(Dataset excerpt)
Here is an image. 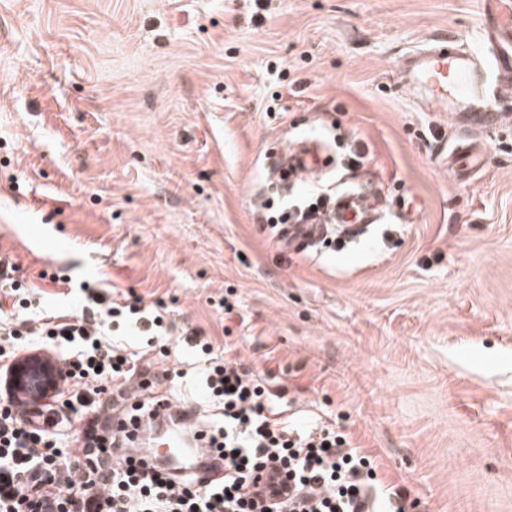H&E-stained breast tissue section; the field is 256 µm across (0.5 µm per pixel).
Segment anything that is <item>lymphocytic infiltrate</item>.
Instances as JSON below:
<instances>
[{
    "label": "lymphocytic infiltrate",
    "mask_w": 512,
    "mask_h": 512,
    "mask_svg": "<svg viewBox=\"0 0 512 512\" xmlns=\"http://www.w3.org/2000/svg\"><path fill=\"white\" fill-rule=\"evenodd\" d=\"M80 289L81 314L0 321L1 360L25 343L61 364L41 426L0 393V512H412L335 421L299 426L235 344L216 349L196 328L179 334L188 356L182 375L204 384L207 413L195 427L221 450L223 481L118 456L119 438L131 432L111 430L99 409L128 406L129 423L150 412L151 399L127 404L123 389L147 376L168 382L150 369L171 354L170 323L161 302L135 296L121 304L89 284ZM129 330L139 343L125 340Z\"/></svg>",
    "instance_id": "f902f5d3"
}]
</instances>
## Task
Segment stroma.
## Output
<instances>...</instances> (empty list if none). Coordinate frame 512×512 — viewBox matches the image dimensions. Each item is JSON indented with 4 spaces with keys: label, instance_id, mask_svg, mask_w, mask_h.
Masks as SVG:
<instances>
[{
    "label": "stroma",
    "instance_id": "1",
    "mask_svg": "<svg viewBox=\"0 0 512 512\" xmlns=\"http://www.w3.org/2000/svg\"><path fill=\"white\" fill-rule=\"evenodd\" d=\"M512 0H0V256L105 281L336 418L418 512H512V123L468 137L395 83ZM362 153L382 215L283 247L284 138ZM484 169L462 182L467 146ZM238 315L225 319L220 299Z\"/></svg>",
    "mask_w": 512,
    "mask_h": 512
}]
</instances>
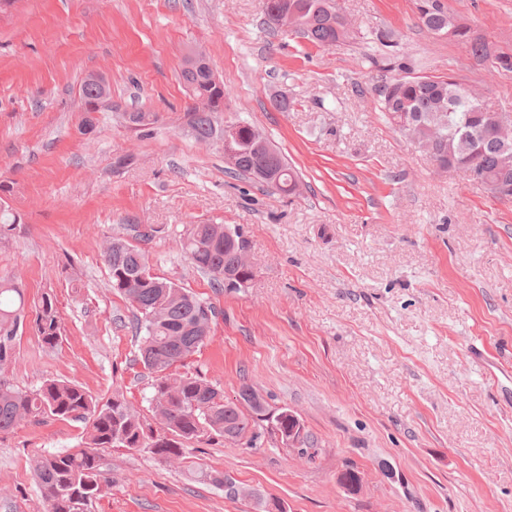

# OBJECTIVE
In the records above, locate the line containing "Segment stroma.", then copy exactly that line and every line after it through the end, omitting pictures.

# COMPLETE OUTPUT
Segment stroma.
## Output
<instances>...</instances> (empty list if none). Coordinate frame 512×512 — viewBox matches the image dimensions. Each item is JSON indented with 4 spaces with keys: label, instance_id, mask_svg, mask_w, mask_h.
Masks as SVG:
<instances>
[{
    "label": "stroma",
    "instance_id": "1",
    "mask_svg": "<svg viewBox=\"0 0 512 512\" xmlns=\"http://www.w3.org/2000/svg\"><path fill=\"white\" fill-rule=\"evenodd\" d=\"M512 0H0V256L105 281L336 418L418 512H512V123L468 137L395 83ZM362 153L382 215L283 247L284 138ZM484 169L462 182L467 146ZM238 315L225 319L220 299Z\"/></svg>",
    "mask_w": 512,
    "mask_h": 512
}]
</instances>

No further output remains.